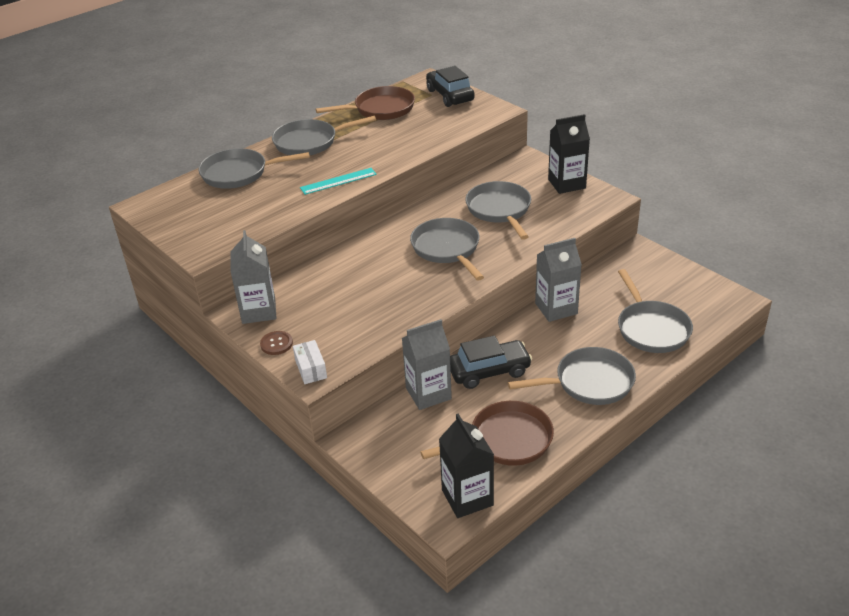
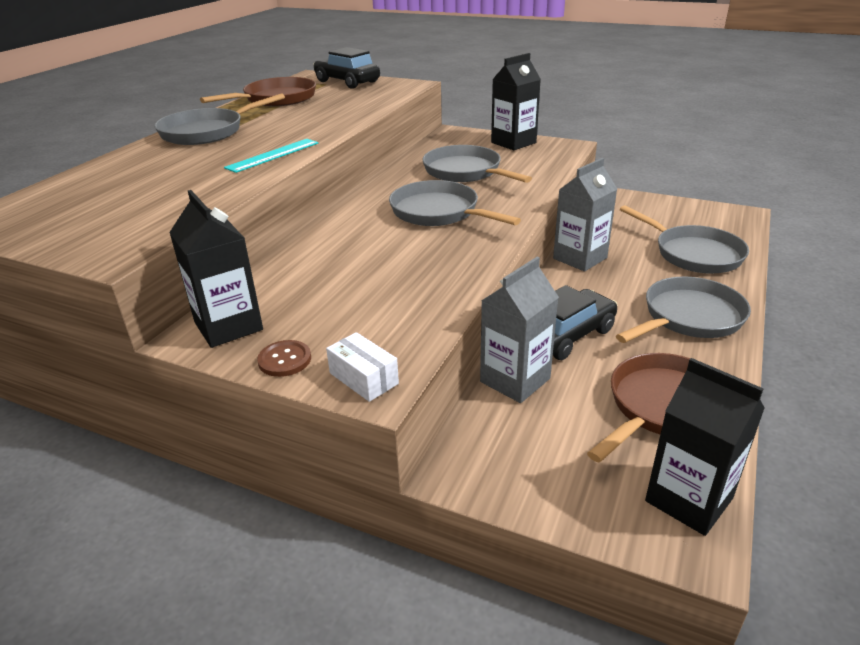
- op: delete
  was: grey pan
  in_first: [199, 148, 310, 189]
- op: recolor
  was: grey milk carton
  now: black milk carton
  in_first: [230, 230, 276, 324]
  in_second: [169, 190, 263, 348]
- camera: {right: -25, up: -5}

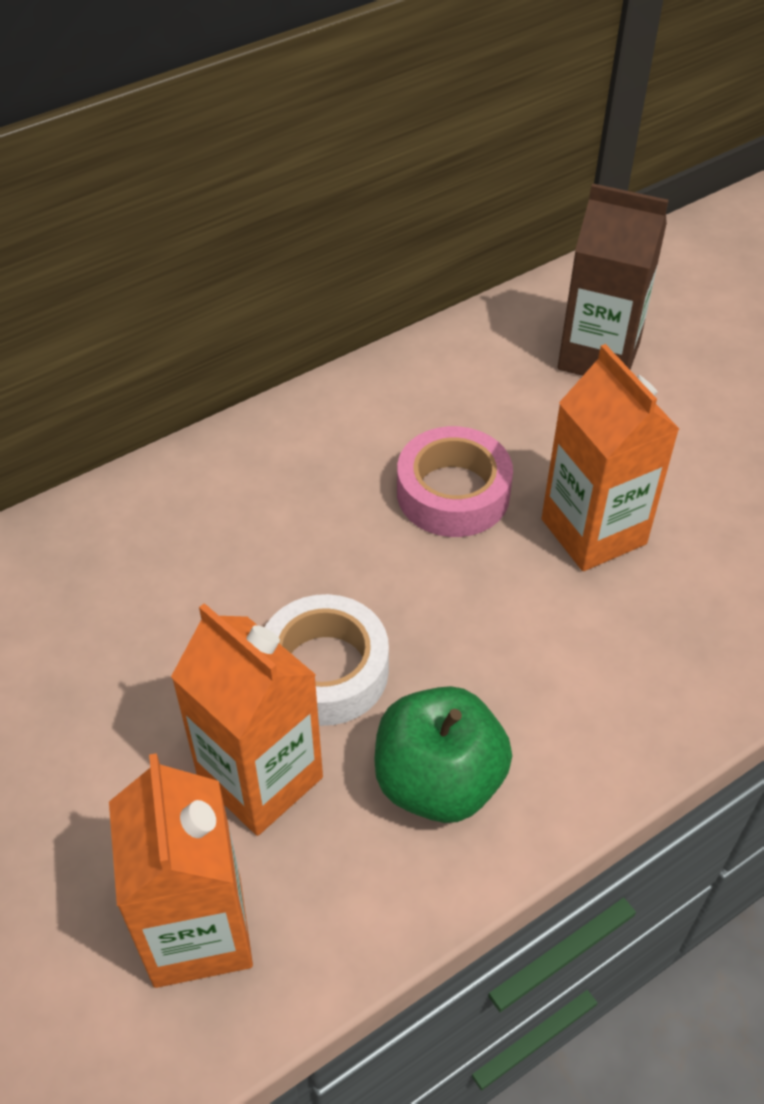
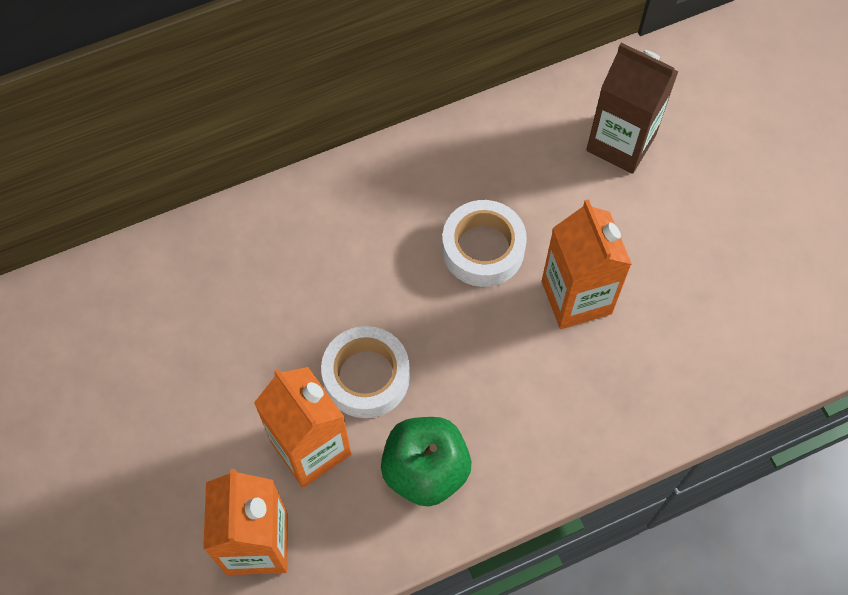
- op: recolor
  was: rose-pink sticky tape
  now: snow-white sticky tape
  in_first: [397, 426, 513, 537]
  in_second: [442, 200, 527, 287]
- camera: {right: 10, up: 15}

WORK REQUEST
Wherever the string "milk" appears in the entries, copy that line.

ANSWER BELOW
  was: grey milk carton
  now: black milk carton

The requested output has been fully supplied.